▸ Your assignment
The answer must repeat every record exactly, with all pictures omitted.

▸ Extracted material
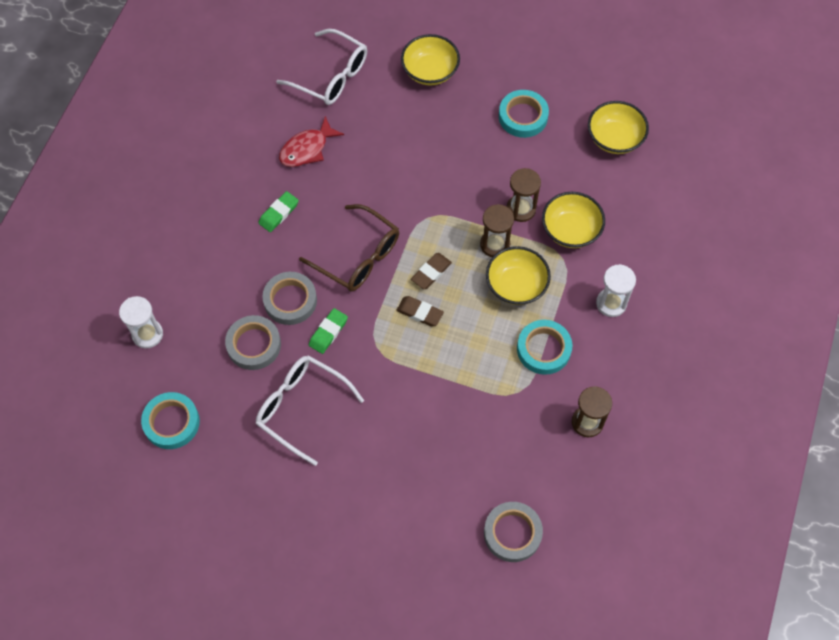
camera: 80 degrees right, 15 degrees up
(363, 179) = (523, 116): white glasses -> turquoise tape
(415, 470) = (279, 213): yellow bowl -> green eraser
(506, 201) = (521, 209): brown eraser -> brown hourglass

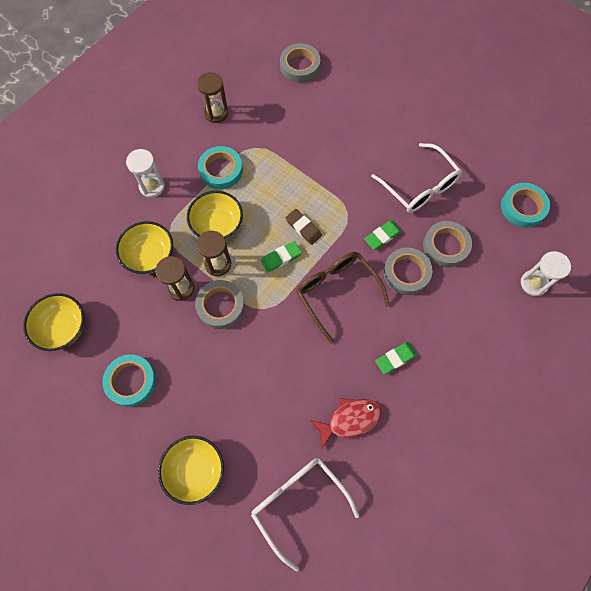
camera: 160 degrees left, 5 degrees up
(431, 272) = (281, 258): brown eraser -> green eraser
(472, 205) = (220, 306): none -> grey tape

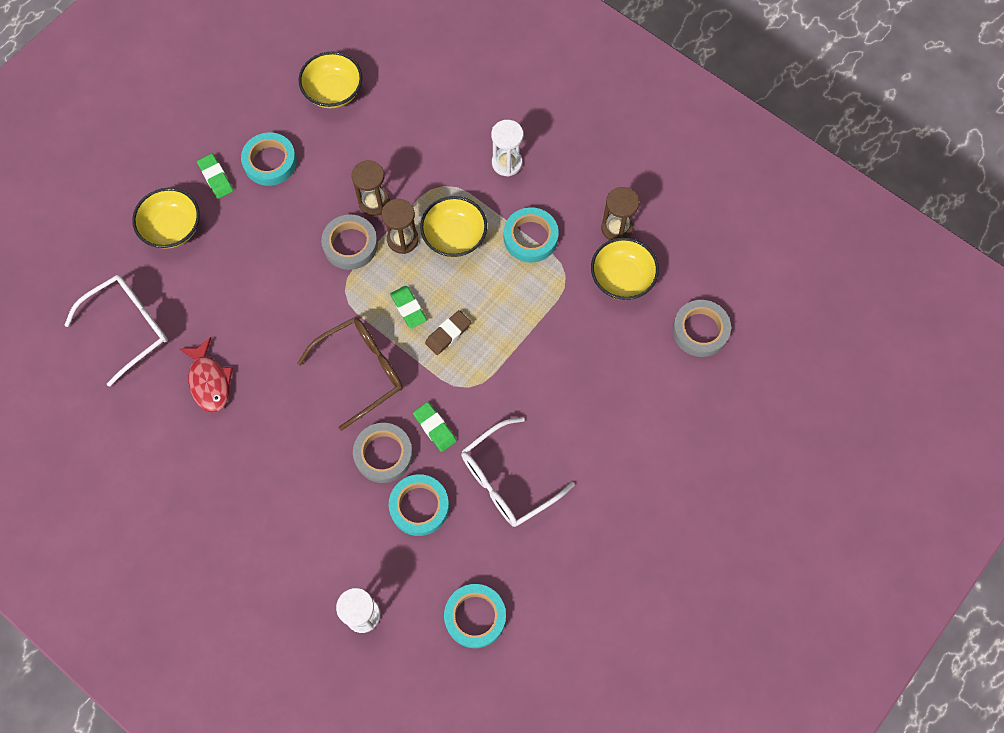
camera: 90 degrees right, 0 degrees up
(149, 255) = (416, 167): yellow bowl -> yellow bowl (622, 278)
(395, 358) = (275, 434): green eraser -> green eraser (216, 178)
(445, 246) = (419, 506): grey tape -> turquoise tape

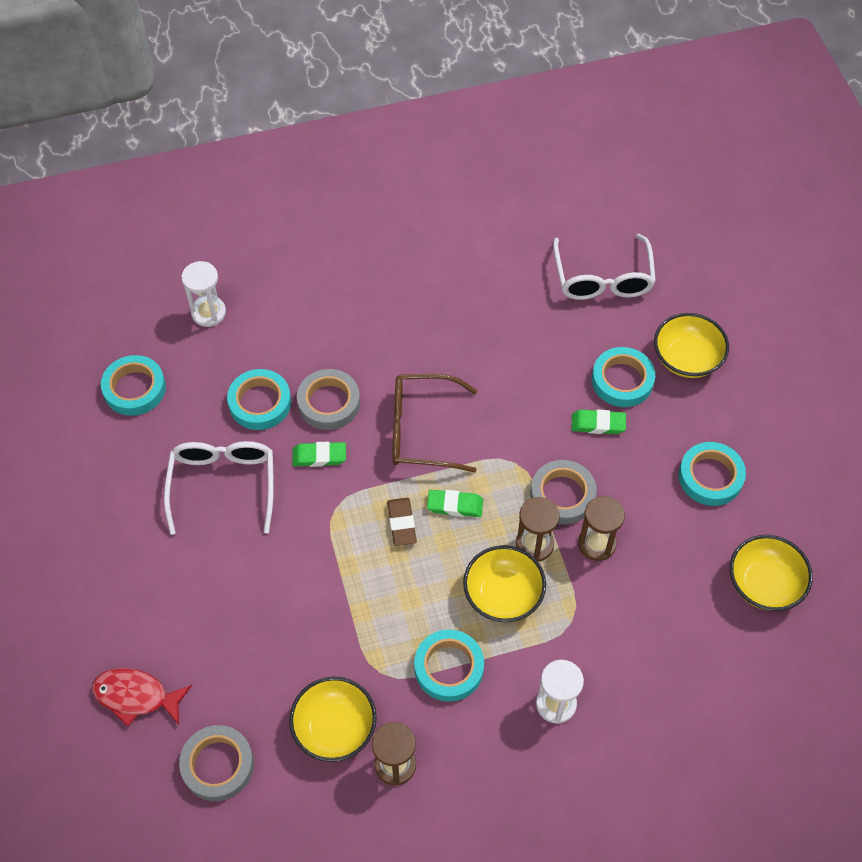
camera: 125 degrees right, 10 degrees down
(209, 381) = (504, 311): red fish -> red fish (136, 696)
(216, 178) = (722, 421): green eraser -> green eraser (598, 424)
(222, 260) = (622, 380): none -> turquoise tape
(361, 371) = (421, 430): brown glasses -> brown glasses turned 90 degrees clockwise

▸ Answer space
camera: 80 degrees right, 15 degrees up
(363, 179) = (523, 116): white glasses -> turquoise tape
(415, 470) = (279, 213): yellow bowl -> green eraser
(506, 201) = (521, 209): brown eraser -> brown hourglass

camera: 160 degrees left, 5 degrees up
(431, 272) = (281, 258): brown eraser -> green eraser
(472, 205) = (220, 306): none -> grey tape

camera: 90 degrees right, 0 degrees up
(149, 255) = (416, 167): yellow bowl -> yellow bowl (622, 278)
(395, 358) = (275, 434): green eraser -> green eraser (216, 178)
(445, 246) = (419, 506): grey tape -> turquoise tape

camera: 125 degrees right, 10 degrees down
(209, 381) = (504, 311): red fish -> red fish (136, 696)
(216, 178) = (722, 421): green eraser -> green eraser (598, 424)
(222, 260) = (622, 380): none -> turquoise tape
(361, 371) = (421, 430): brown glasses -> brown glasses turned 90 degrees clockwise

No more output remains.